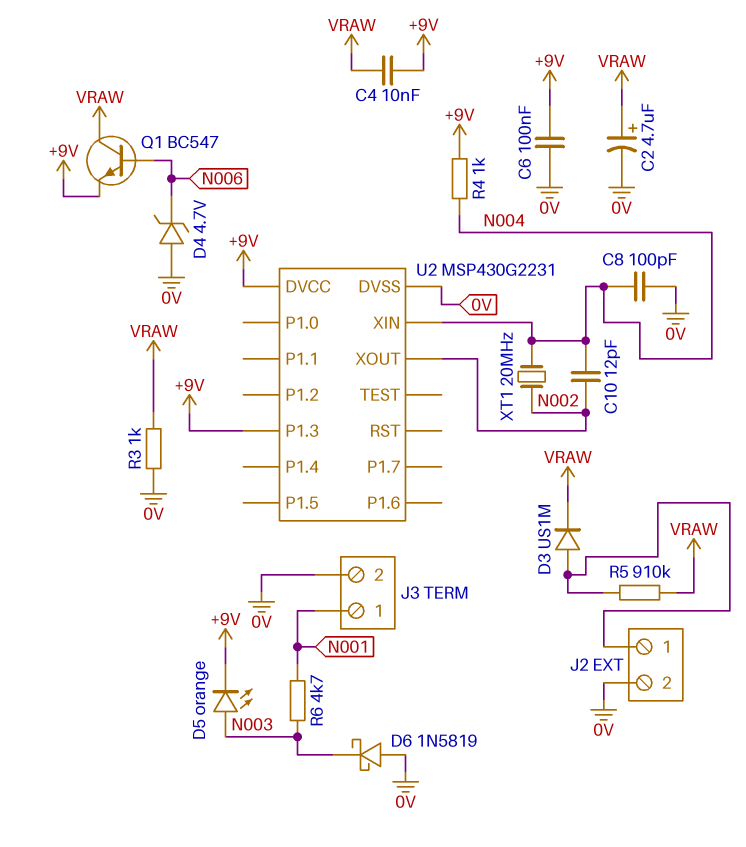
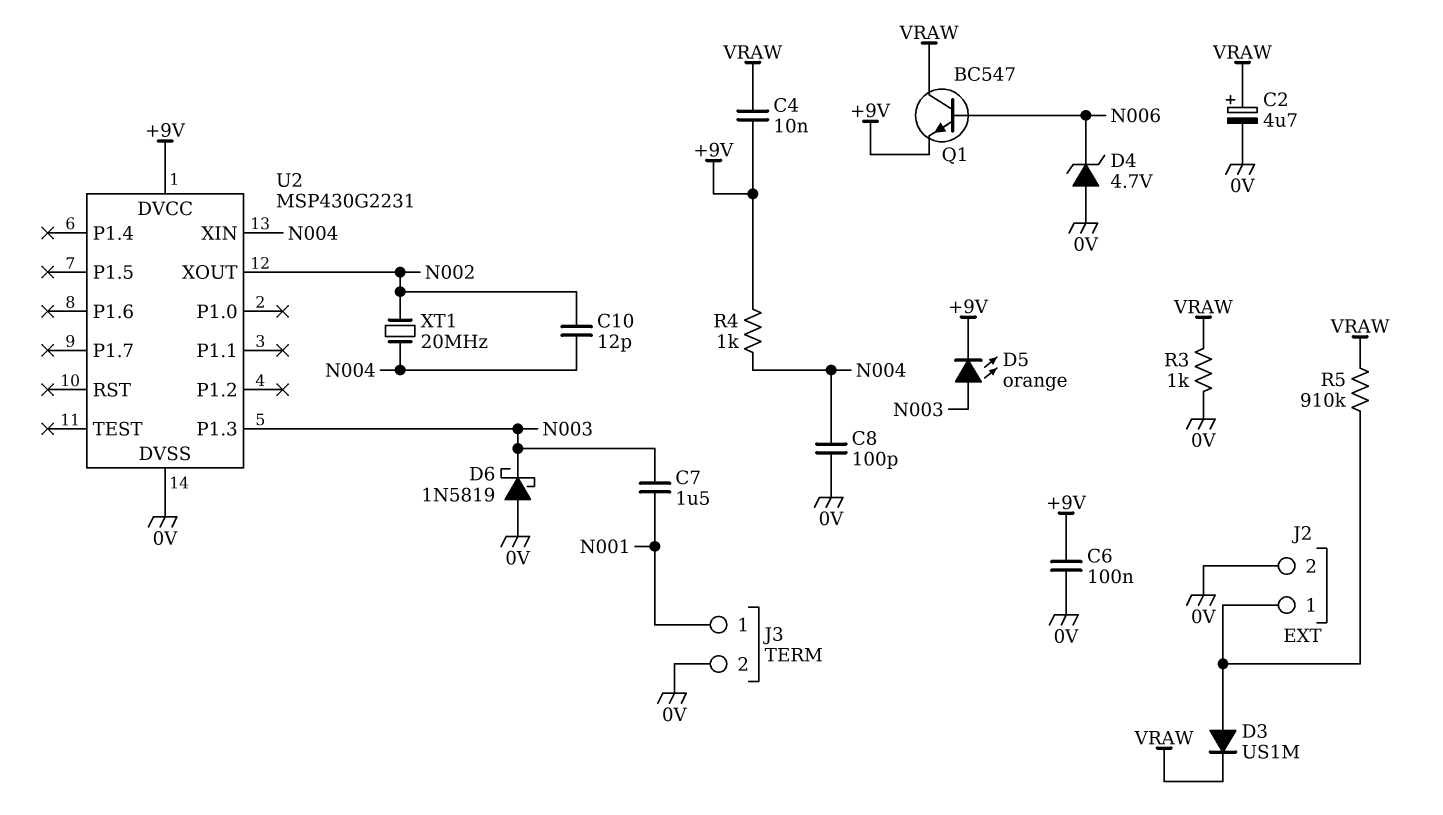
C7: none -> 1.5uF (N001, N003)
R6: 4.7k (N001, N003) -> none
U2 pin P1.3: +9V -> N003

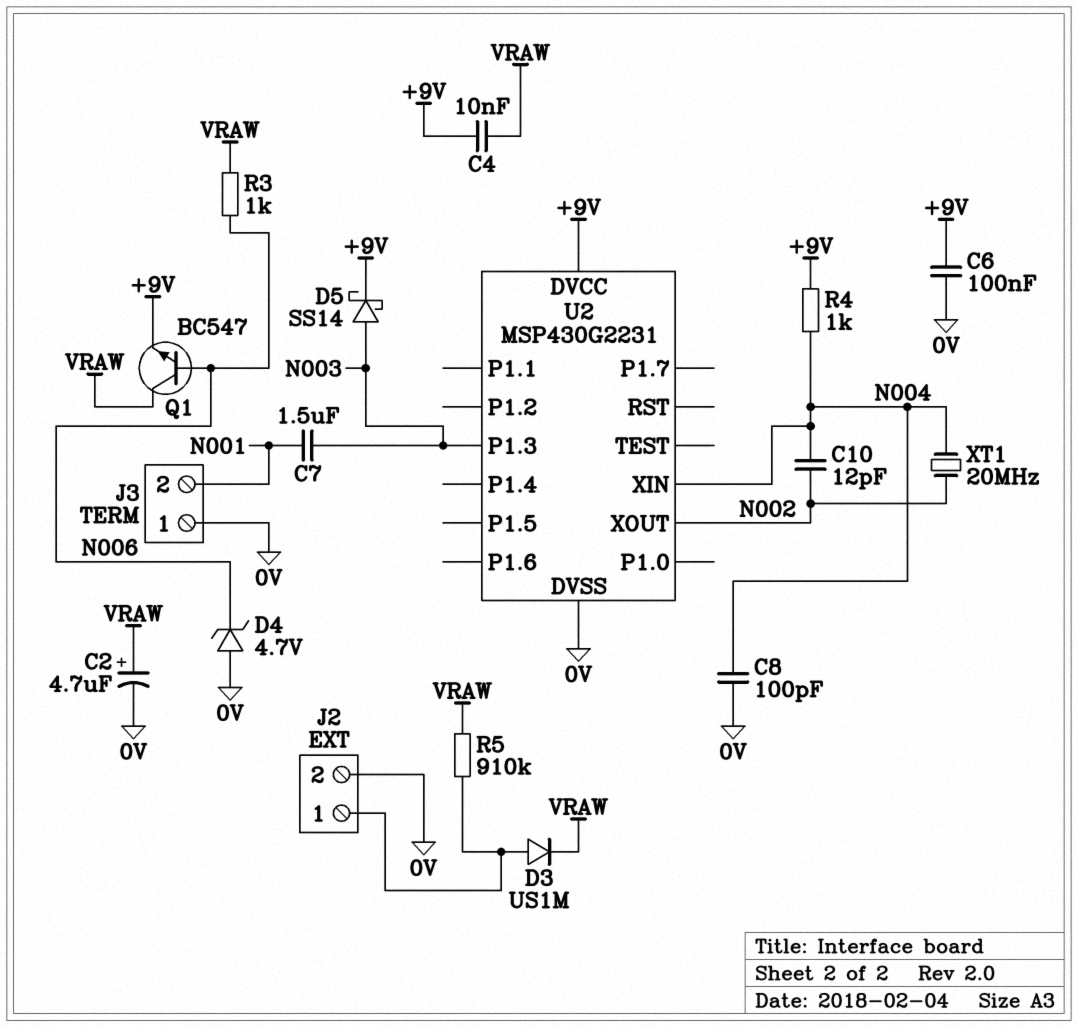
D5: LED orange (A N003, K +9V) -> schottky SS14 (A N003, K +9V)
D6: schottky 1N5819 (A 0V, K N003) -> none
J3 pin 1: N001 -> 0V
J3 pin 2: 0V -> N001
R3: 1k (0V, VRAW) -> 1k (N006, VRAW)

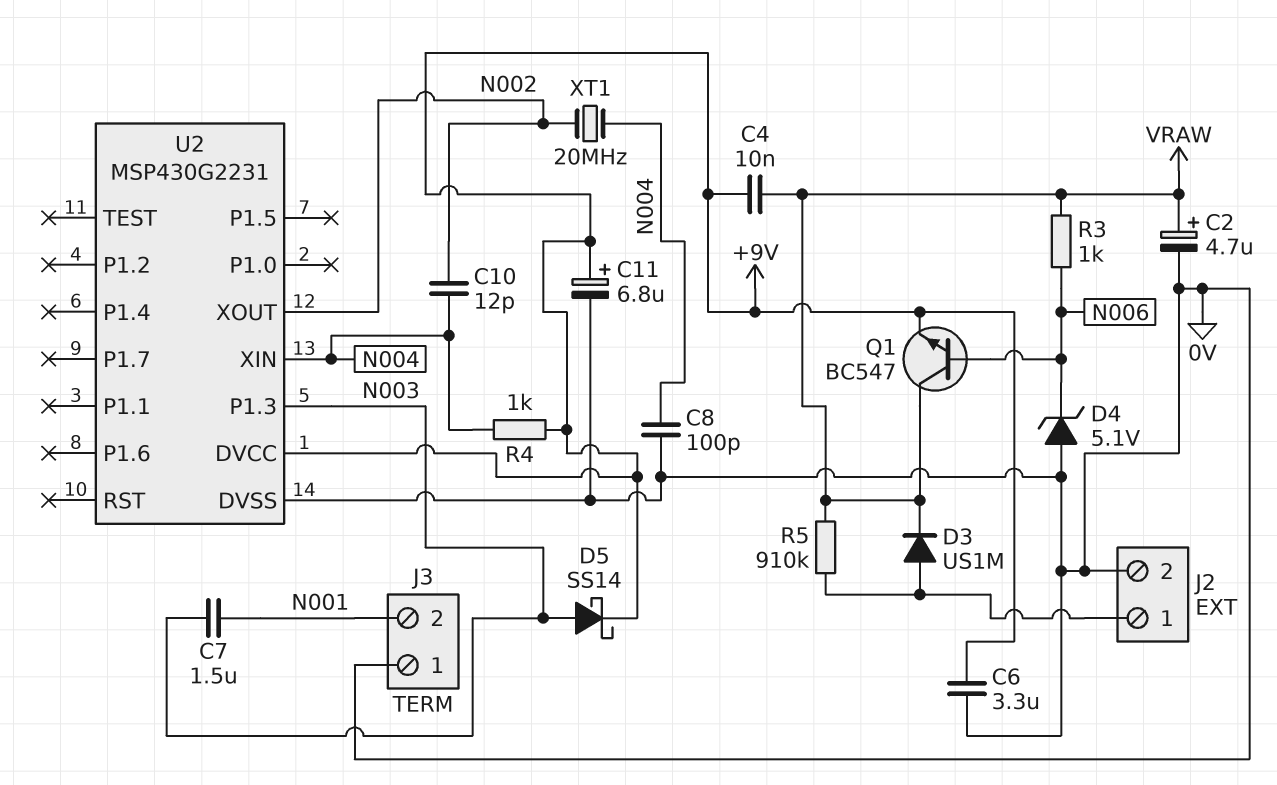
C6: 100nF (+9V, 0V) -> 3.3uF (+9V, 0V)
C11: none -> 6.8uF (plus +9V, minus 0V)
D4: zener 4.7V (A 0V, K N006) -> zener 5.1V (A 0V, K N006)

========================================

Pull every line containing the word "schottky" out of the material and copy it.

**TASK OUTPUT:**
D5: LED orange (A N003, K +9V) -> schottky SS14 (A N003, K +9V)
D6: schottky 1N5819 (A 0V, K N003) -> none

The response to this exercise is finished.